▶ _Task goal_
Go through the entries below and copy every line that holds the word "PROG".

[Start of section]

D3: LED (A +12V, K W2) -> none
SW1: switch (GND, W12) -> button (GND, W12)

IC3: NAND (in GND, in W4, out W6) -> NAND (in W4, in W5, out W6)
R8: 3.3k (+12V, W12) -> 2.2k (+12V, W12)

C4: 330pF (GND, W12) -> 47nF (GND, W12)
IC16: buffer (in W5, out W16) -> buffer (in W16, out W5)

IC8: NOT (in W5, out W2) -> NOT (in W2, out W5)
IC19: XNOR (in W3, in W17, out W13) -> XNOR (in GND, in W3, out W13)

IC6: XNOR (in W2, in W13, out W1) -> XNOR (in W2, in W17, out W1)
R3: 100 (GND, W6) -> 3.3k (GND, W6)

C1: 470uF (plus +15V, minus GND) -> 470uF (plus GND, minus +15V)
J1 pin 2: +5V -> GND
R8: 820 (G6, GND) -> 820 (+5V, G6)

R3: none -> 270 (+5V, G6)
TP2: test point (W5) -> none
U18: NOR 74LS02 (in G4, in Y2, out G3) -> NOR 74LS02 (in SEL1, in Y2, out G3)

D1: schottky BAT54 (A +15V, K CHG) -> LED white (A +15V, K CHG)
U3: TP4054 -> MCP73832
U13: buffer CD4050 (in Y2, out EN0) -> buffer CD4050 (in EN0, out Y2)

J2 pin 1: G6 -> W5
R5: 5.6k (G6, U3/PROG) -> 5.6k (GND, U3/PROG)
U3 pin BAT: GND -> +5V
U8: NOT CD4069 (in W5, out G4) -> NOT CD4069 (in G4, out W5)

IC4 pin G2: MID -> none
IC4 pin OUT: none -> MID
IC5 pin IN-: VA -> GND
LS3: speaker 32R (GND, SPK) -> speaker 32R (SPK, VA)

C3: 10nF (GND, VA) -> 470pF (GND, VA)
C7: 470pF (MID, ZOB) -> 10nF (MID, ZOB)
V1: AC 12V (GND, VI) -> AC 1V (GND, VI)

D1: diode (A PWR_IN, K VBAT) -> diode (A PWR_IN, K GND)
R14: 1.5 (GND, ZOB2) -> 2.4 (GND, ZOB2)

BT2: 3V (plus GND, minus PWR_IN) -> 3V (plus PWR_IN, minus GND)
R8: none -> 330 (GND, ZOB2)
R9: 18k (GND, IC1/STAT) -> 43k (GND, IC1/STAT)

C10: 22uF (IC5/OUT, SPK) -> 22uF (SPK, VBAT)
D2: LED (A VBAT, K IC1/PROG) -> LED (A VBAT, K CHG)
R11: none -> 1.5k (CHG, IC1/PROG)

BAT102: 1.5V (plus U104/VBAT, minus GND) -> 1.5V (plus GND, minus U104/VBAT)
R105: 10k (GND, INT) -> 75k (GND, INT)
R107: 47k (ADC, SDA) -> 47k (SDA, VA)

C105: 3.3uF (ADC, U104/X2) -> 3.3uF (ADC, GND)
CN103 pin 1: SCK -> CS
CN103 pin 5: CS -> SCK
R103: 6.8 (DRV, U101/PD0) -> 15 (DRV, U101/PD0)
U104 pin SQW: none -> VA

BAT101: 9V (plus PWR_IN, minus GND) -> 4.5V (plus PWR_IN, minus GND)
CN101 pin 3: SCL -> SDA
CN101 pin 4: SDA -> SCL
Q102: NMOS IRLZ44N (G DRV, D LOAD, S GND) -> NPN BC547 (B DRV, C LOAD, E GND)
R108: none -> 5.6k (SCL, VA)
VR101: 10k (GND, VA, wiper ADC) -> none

[End of section]

▶ _Reply to the task_
R5: 5.6k (G6, U3/PROG) -> 5.6k (GND, U3/PROG)
D2: LED (A VBAT, K IC1/PROG) -> LED (A VBAT, K CHG)
R11: none -> 1.5k (CHG, IC1/PROG)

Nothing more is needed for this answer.